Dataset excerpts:
- - - - - - -

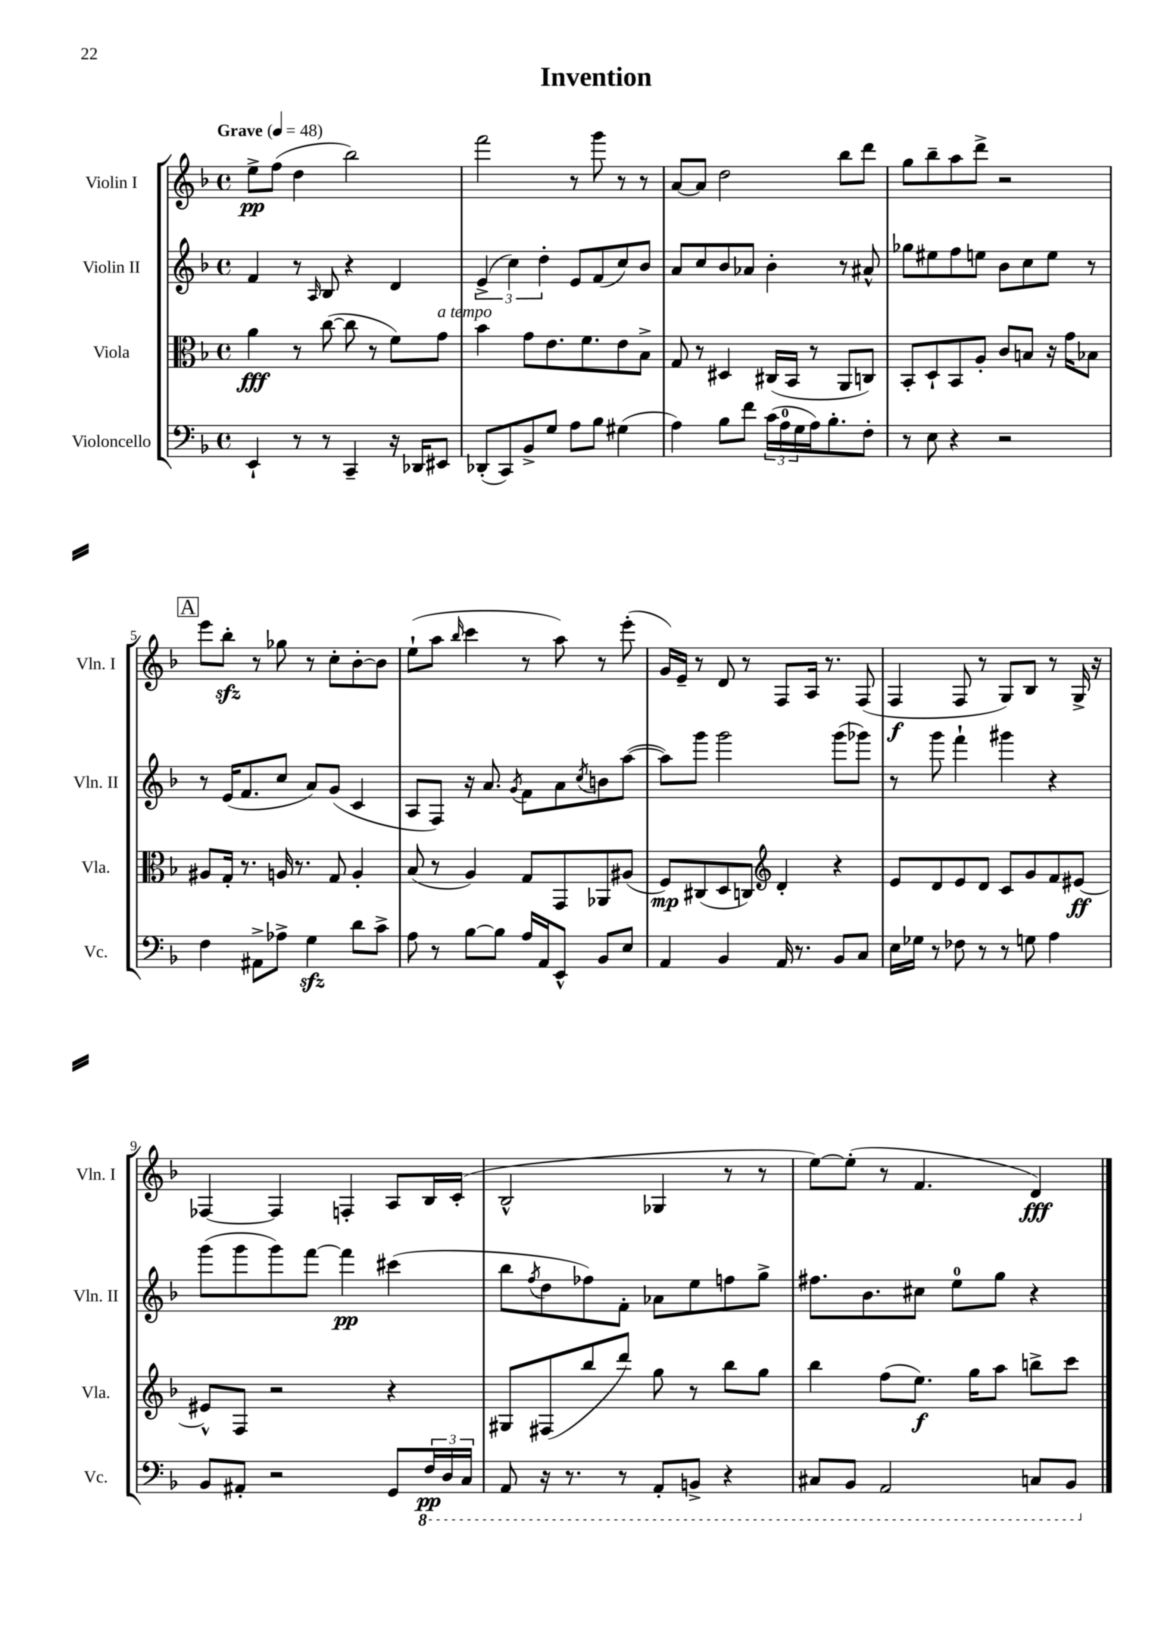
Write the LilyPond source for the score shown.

\header { title = "Invention" }
<<
\new StaffGroup <<
\new Staff = "s0" \with { instrumentName = "Violin I" shortInstrumentName = "Vln. I" } {
    \clef treble \key f \major \defaultTimeSignature \time 4/4 \tempo "Grave" 4 = 48
    e''8->\pp f''8( d''4 bes''2) |
    f'''2 r8 g'''8 r8 r8 |
    a'8~ a'8 d''2 bes''8 d'''8 |
    g''8 bes''8-- a''8 d'''8-> r2 |
    \mark \markup { \box "A" } e'''8 bes''8-.\sfz r8 ges''8 r8 c''8-. bes'8~-. bes'8 |
    e''8-!( a''8 \grace { bes''16 } c'''4 r8 a''8) r8 e'''8-.( |
    g'16) e'16-- r8 d'8 r8 f8 a16 r8. f8( |
    f4\f f8 r8 g8) bes8 r8 g16-> r16 |
    fes4~ fes4 f4-. a8 bes16 c'16-.( |
    bes2-^ ges4 r8 r8 |
    e''8~) e''8-.( r8 f'4. d'4\fff) \bar "|." |
}
\new Staff = "s1" \with { instrumentName = "Violin II" shortInstrumentName = "Vln. II" } {
    \clef treble \key f \major \defaultTimeSignature \time 4/4
    f'4 r8 \grace { a16 } bes8 r4 d'4 |
    \tuplet 3/2 { e'4->( c''4) d''4-. } e'8 f'8( c''8) bes'8 |
    a'8 c''8 bes'8 aes'8 bes'4-. r8 ais'8-^ |
    ges''8 eis''8 f''8 e''8 bes'8 c''8 e''8 r8 |
    \mark \markup { \box "A" } r8 e'16( f'8. c''8 a'8) g'8( c'4 |
    a8 f8) r16 a'8. \acciaccatura { g'8 } f'8 a'8 \acciaccatura { c''8 } b'8 a''8~( |
    a''8) g'''8 g'''2 g'''8( ges'''8) |
    r8 g'''8 f'''4-! gis'''4 r4 |
    g'''8( g'''8 g'''8) f'''8~ f'''4\pp cis'''4( |
    bes''8 \acciaccatura { f''8 } d''8 fes''8) f'8-. aes'8 e''8 f''8 g''8-> |
    fis''8. bes'8. cis''8 e''8-0 g''8 r4 \bar "|." |
}
\new Staff = "s2" \with { instrumentName = "Viola" shortInstrumentName = "Vla." } {
    \clef alto \key f \major \defaultTimeSignature \time 4/4
    a'4\fff r8 c''8~( c''8 r8 f'8) g'8^\markup { \italic "a tempo" } |
    bes'4 g'8 e'8. f'8. e'8 bes8-> |
    g8 r8 dis4 cis16( bes,16 r8 a,8 c8) |
    bes,8-. d8-! bes,8 a8-. c'8 b8 r16 g'16 bes8 |
    \mark \markup { \box "A" } ais8 g16-. r8. a16 r8. g8 a4-. |
    bes8( r8 a4) g8 g,8 aes,8 ais8( |
    f8\mp) cis8( d8 c8) \clef treble d'4-. r4 |
    e'8 d'8 e'8 d'8 c'8 g'8 f'8 eis'8~\ff |
    eis'8-^ f8 r2 r4 |
    gis8 fis8( bes''8 d'''8) g''8 r8 bes''8 g''8 |
    bes''4 f''8( e''8.\f) g''16 a''8 b''8-> c'''8 \bar "|." |
}
\new Staff = "s3" \with { instrumentName = "Violoncello" shortInstrumentName = "Vc." } {
    \clef bass \key f \major \defaultTimeSignature \time 4/4
    e,4-! r8 r8 c,4-- r16 des,16 eis,8 |
    des,8-.( c,8) bes,8-> g8 a8 bes8 gis4( |
    a4) bes8 f'8 \tuplet 3/2 { c'16( a16-0 g16 } a16) bes8.-. f8-. |
    r8 e8 r4 r2 |
    \mark \markup { \box "A" } f4 ais,8-> aes8-> g4\sfz d'8 c'8-> |
    a8 r8 bes8~ bes8 a16 a,16 e,8-^ bes,8 e8 |
    a,4 bes,4 a,16 r8. bes,8 c8 |
    e16 ges16 r8 fes8 r8 r8 g8 a4 |
    bes,8 ais,8-. r2 g,8 \tuplet 3/2 { \ottava #-1 f,16\pp d,16 c,16 } |
    a,,8 r16 r8. r8 a,,8-. b,,8-> r4 |
    cis,8 bes,,8 a,,2 c,8 bes,,8 \ottava #0 \bar "|." |
}
>>
>>
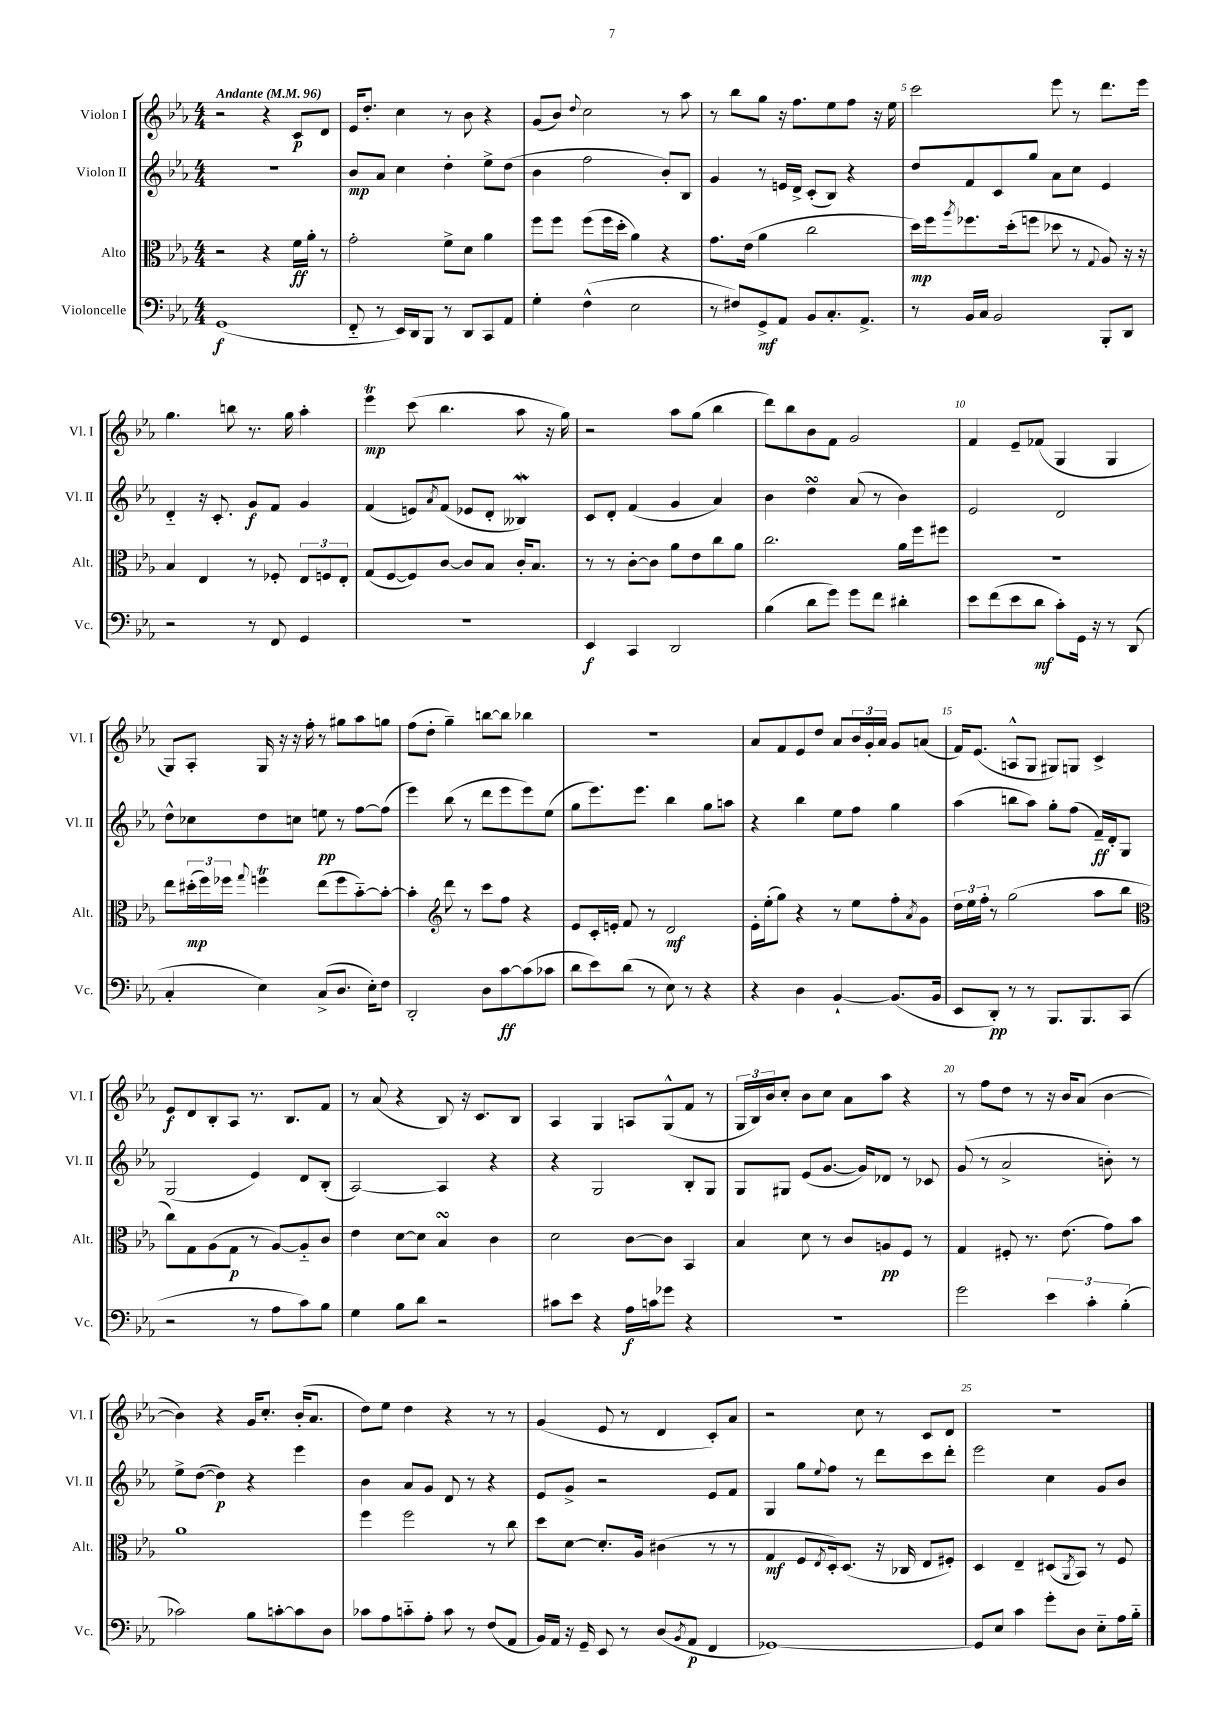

- - - - - - -

What is needed: Gather every line of the entries above that contains the string "time", and list those lines.

Response to the exercise:
    \clef treble \key f \major \defaultTimeSignature \time 4/4 \tempo "Grave" 4 = 48
    \clef treble \key f \major \defaultTimeSignature \time 4/4
    \clef alto \key f \major \defaultTimeSignature \time 4/4
    \clef bass \key f \major \defaultTimeSignature \time 4/4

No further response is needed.